## WORK INSTRUCTIONS
Word for word, write the records out again, but omit each picture.

[Records from a collection]

════════════════

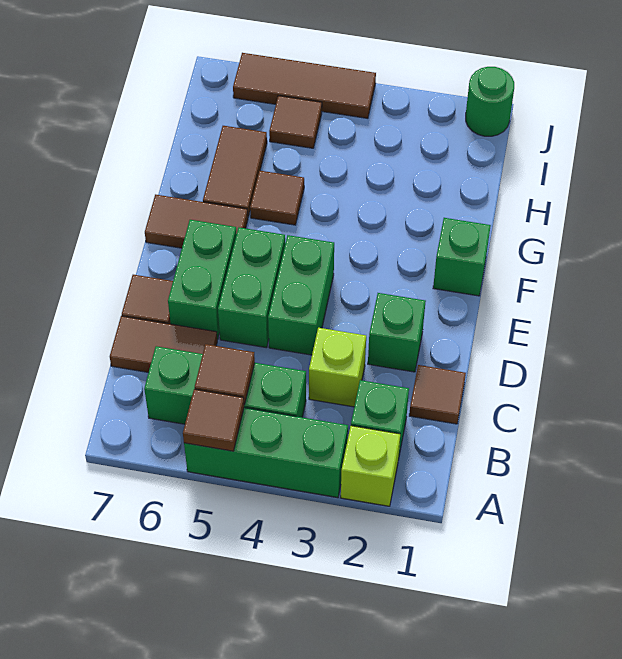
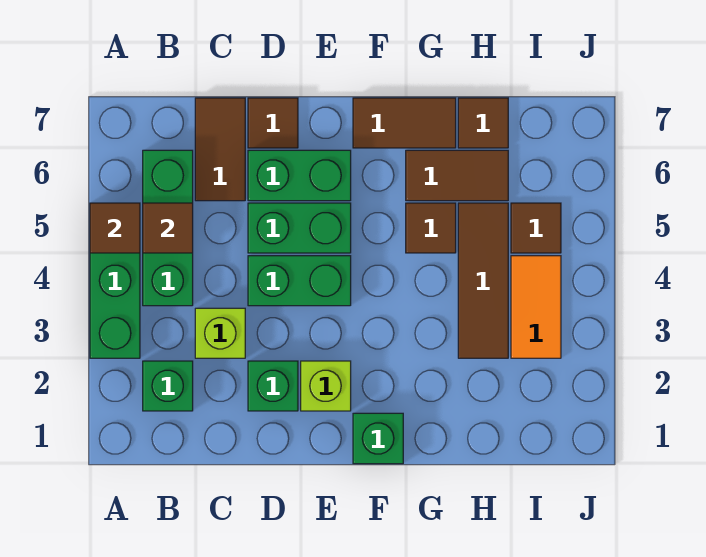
lime brick A2 level 1 -> lime brick E2 level 1
brown tile C1 level 1 -> brown tile H7 level 1
brown tile F6:F7 level 1 -> brown tile F7:G7 level 1
none -> orange tile I3:I4 level 1
green round brick J1 level 1 -> none
brown tile J4:J6 level 1 -> brown tile H3:H5 level 1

════════════════

## RESULT OF THE TASK
lime brick A2 level 1 -> lime brick E2 level 1
brown tile C1 level 1 -> brown tile H7 level 1
brown tile F6:F7 level 1 -> brown tile F7:G7 level 1
none -> orange tile I3:I4 level 1
green round brick J1 level 1 -> none
brown tile J4:J6 level 1 -> brown tile H3:H5 level 1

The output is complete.